Work instructions ::
Your reply should be an exact copy of every entry, with the pictures removed.

[Records from a collection]
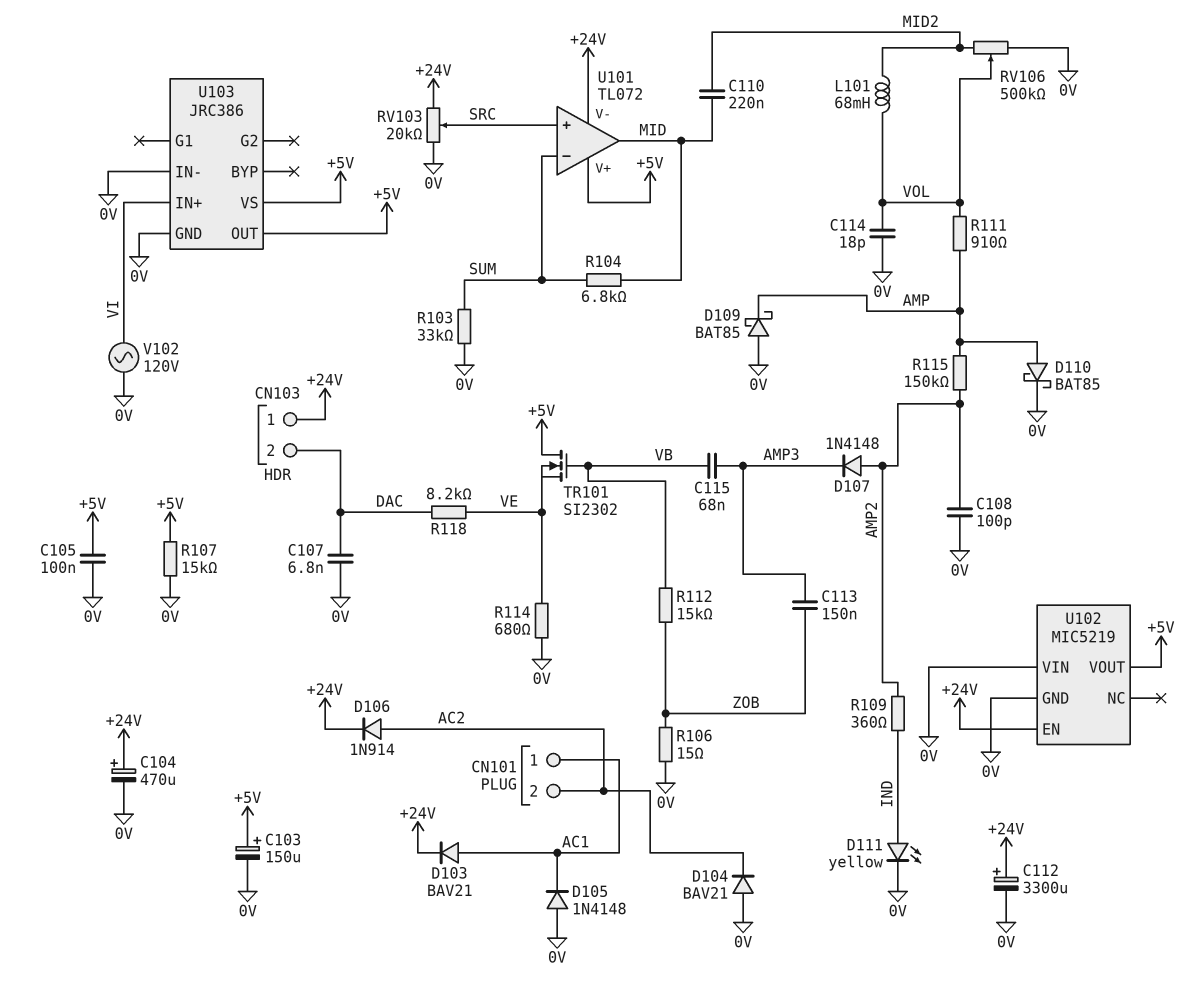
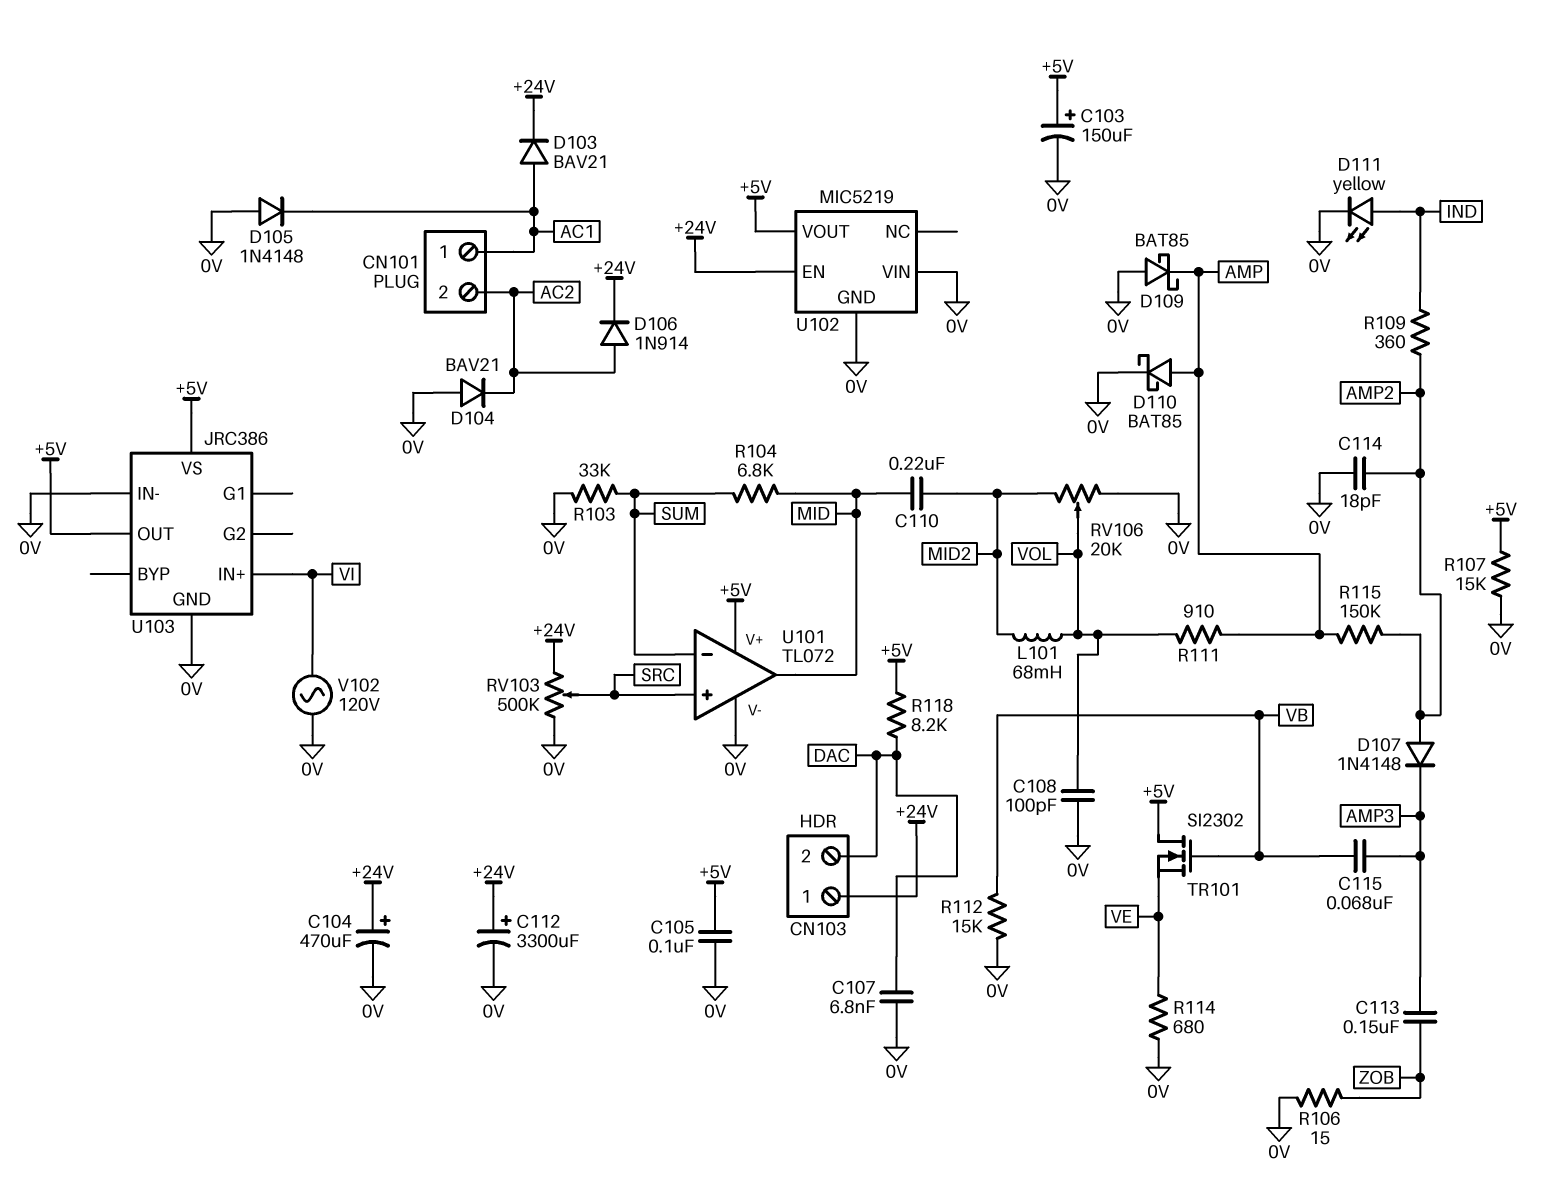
C108: 100pF (0V, AMP2) -> 100pF (0V, VOL)
C114: 18pF (0V, VOL) -> 18pF (0V, AMP2)
R112: 15k (VB, ZOB) -> 15k (0V, VB)
R118: 8.2k (DAC, VE) -> 8.2k (+5V, DAC)
RV103: 20k (+24V, 0V, wiper SRC) -> 500k (+24V, 0V, wiper SRC)
RV106: 500k (0V, MID2, wiper VOL) -> 20k (0V, MID2, wiper VOL)
U101 pin V-: +24V -> 0V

Output of the task ::
C108: 100pF (0V, AMP2) -> 100pF (0V, VOL)
C114: 18pF (0V, VOL) -> 18pF (0V, AMP2)
R112: 15k (VB, ZOB) -> 15k (0V, VB)
R118: 8.2k (DAC, VE) -> 8.2k (+5V, DAC)
RV103: 20k (+24V, 0V, wiper SRC) -> 500k (+24V, 0V, wiper SRC)
RV106: 500k (0V, MID2, wiper VOL) -> 20k (0V, MID2, wiper VOL)
U101 pin V-: +24V -> 0V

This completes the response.